▶ _Description of the task_: Your copy should match the records exactly, except that it contains no pictures.

________________________

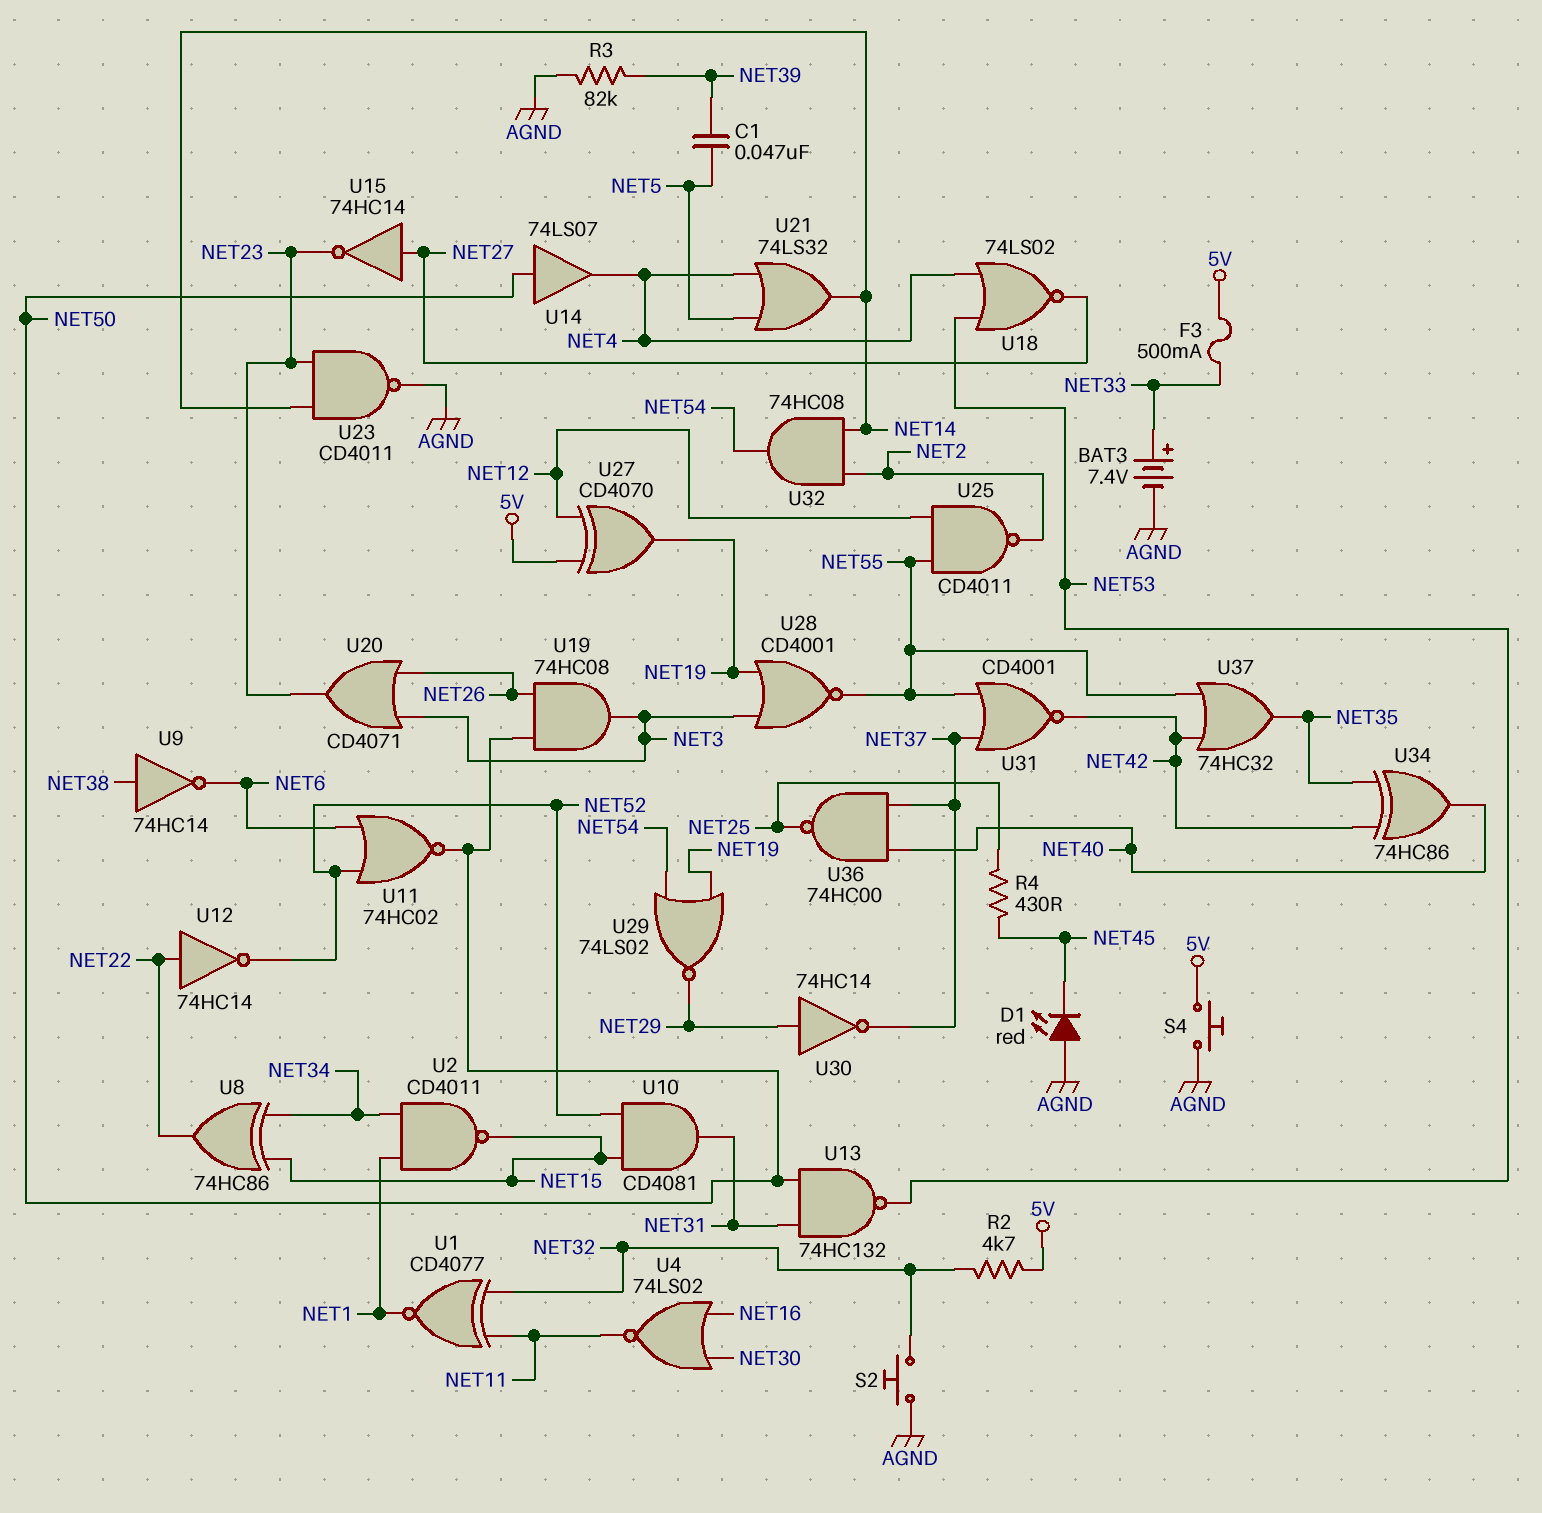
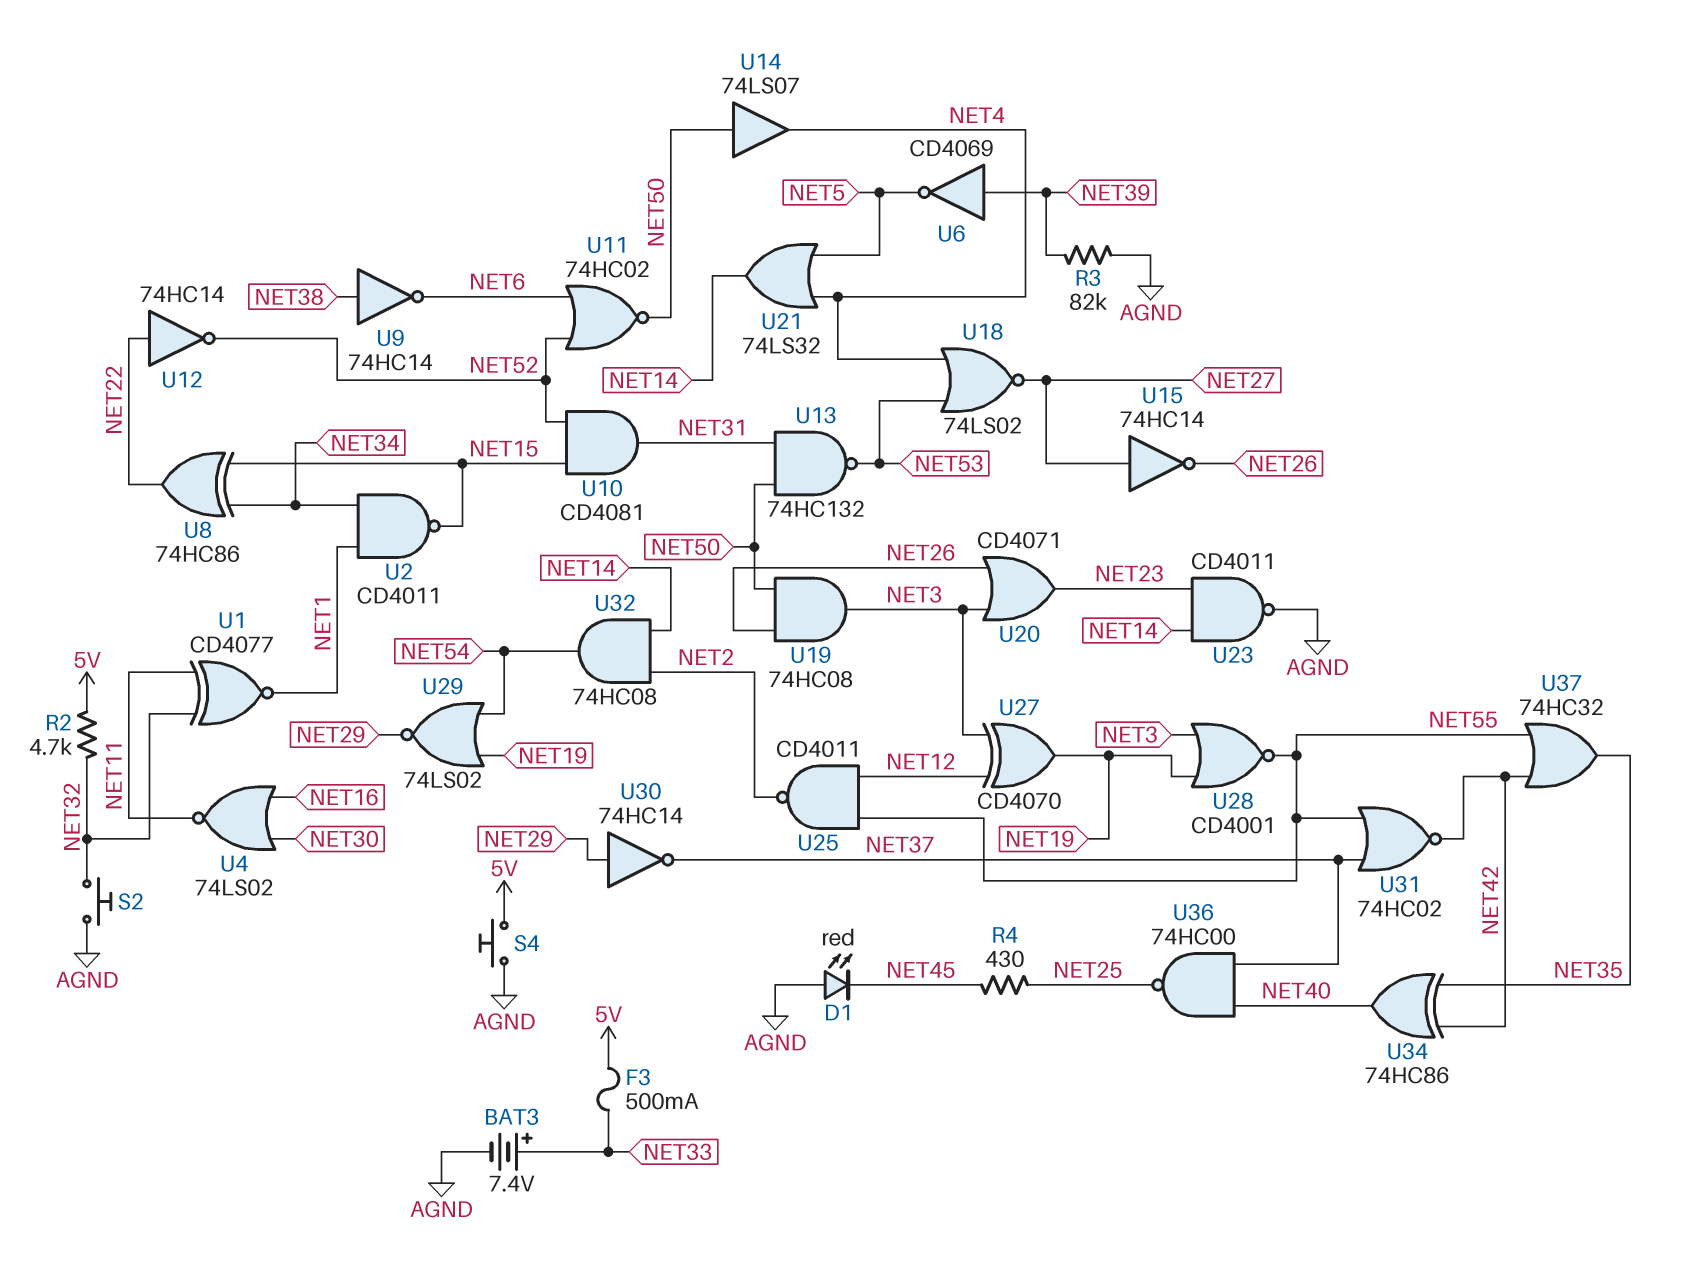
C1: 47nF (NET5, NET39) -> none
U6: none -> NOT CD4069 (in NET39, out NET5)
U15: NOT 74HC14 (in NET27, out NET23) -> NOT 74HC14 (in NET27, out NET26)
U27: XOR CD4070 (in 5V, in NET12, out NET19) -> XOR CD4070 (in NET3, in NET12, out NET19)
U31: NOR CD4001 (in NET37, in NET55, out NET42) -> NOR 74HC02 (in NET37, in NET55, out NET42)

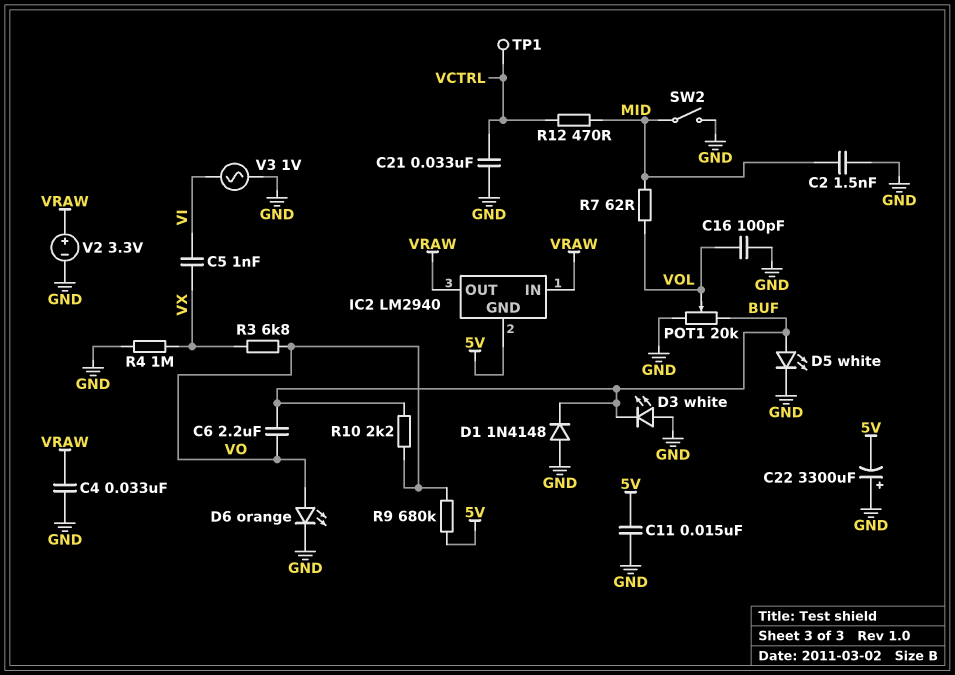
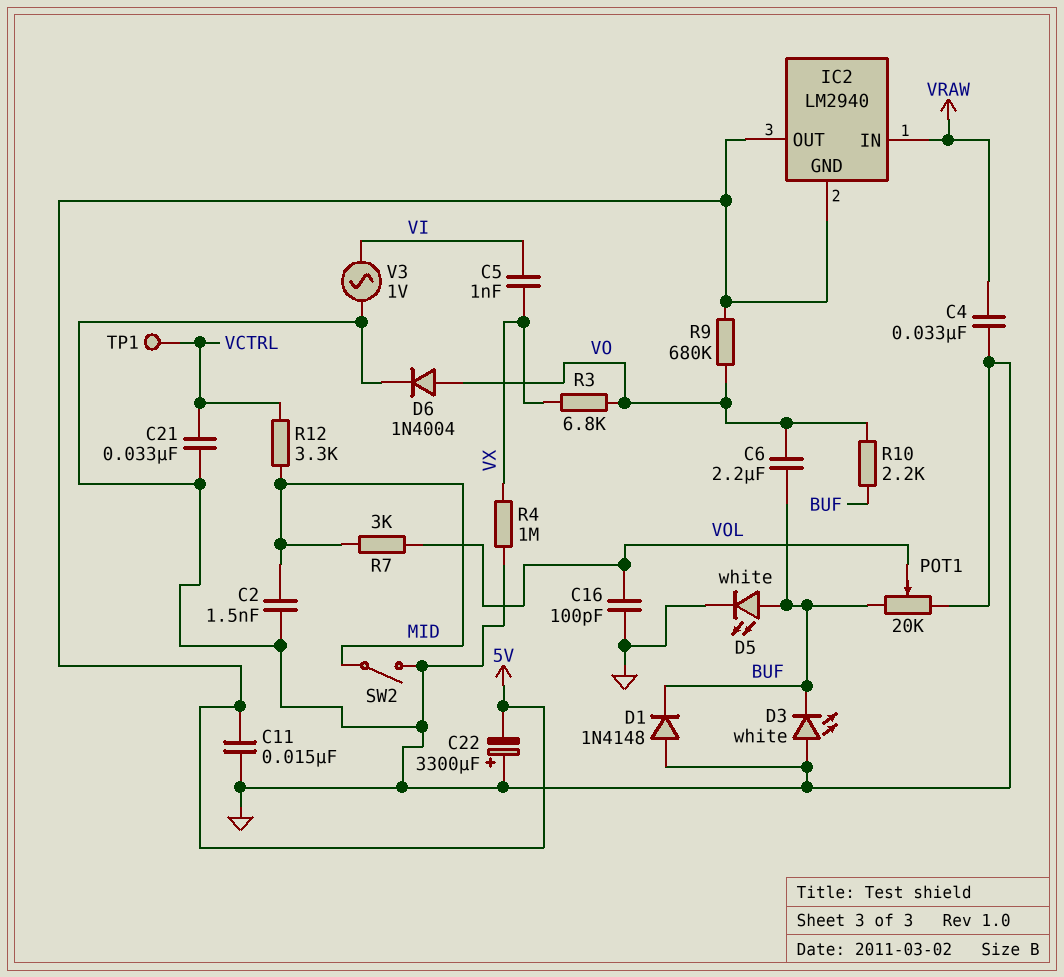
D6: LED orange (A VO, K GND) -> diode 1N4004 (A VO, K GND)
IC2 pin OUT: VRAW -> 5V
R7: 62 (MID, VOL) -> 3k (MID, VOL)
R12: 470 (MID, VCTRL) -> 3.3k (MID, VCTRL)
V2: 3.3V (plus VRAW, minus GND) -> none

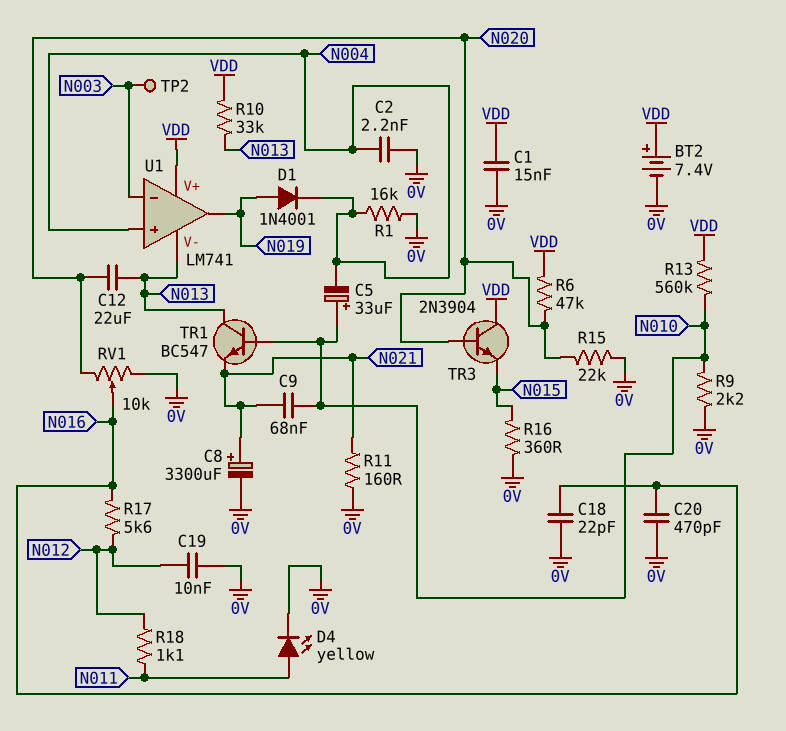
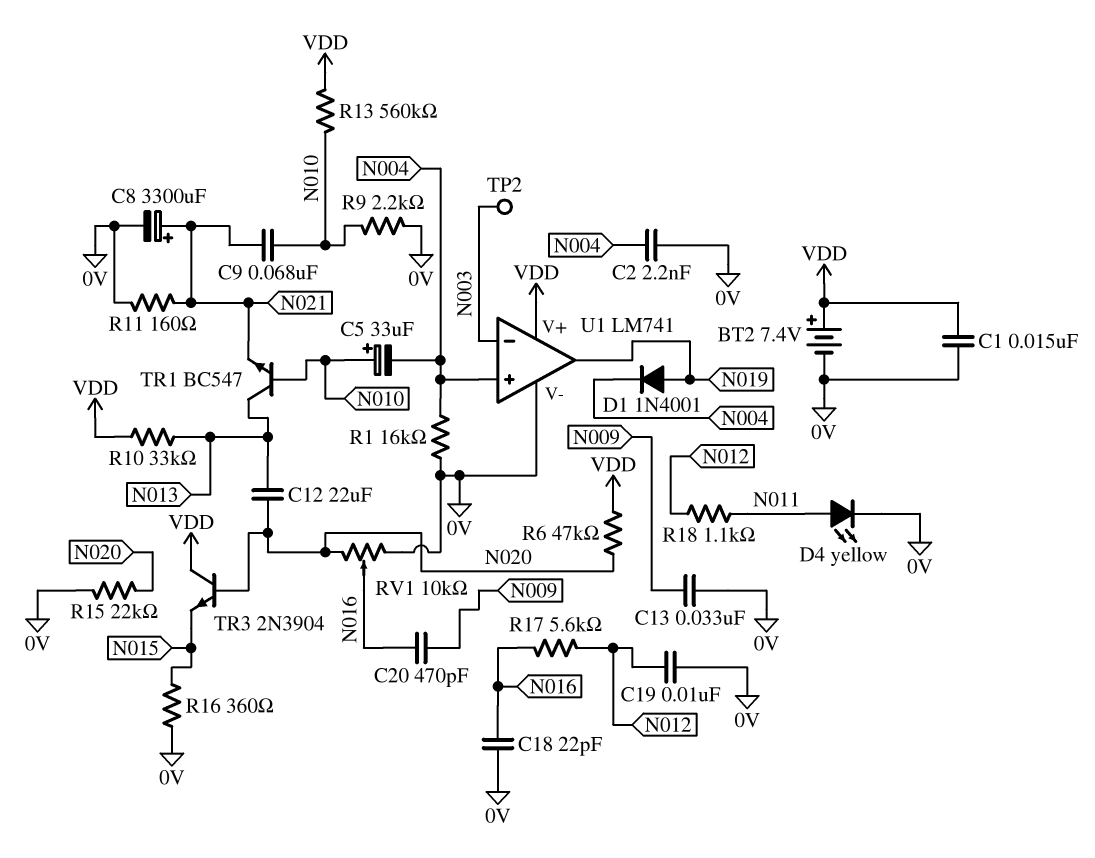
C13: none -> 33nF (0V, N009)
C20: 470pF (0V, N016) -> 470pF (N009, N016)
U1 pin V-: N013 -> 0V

________________________

▶ _Response_:
C1: 47nF (NET5, NET39) -> none
U6: none -> NOT CD4069 (in NET39, out NET5)
U15: NOT 74HC14 (in NET27, out NET23) -> NOT 74HC14 (in NET27, out NET26)
U27: XOR CD4070 (in 5V, in NET12, out NET19) -> XOR CD4070 (in NET3, in NET12, out NET19)
U31: NOR CD4001 (in NET37, in NET55, out NET42) -> NOR 74HC02 (in NET37, in NET55, out NET42)

D6: LED orange (A VO, K GND) -> diode 1N4004 (A VO, K GND)
IC2 pin OUT: VRAW -> 5V
R7: 62 (MID, VOL) -> 3k (MID, VOL)
R12: 470 (MID, VCTRL) -> 3.3k (MID, VCTRL)
V2: 3.3V (plus VRAW, minus GND) -> none

C13: none -> 33nF (0V, N009)
C20: 470pF (0V, N016) -> 470pF (N009, N016)
U1 pin V-: N013 -> 0V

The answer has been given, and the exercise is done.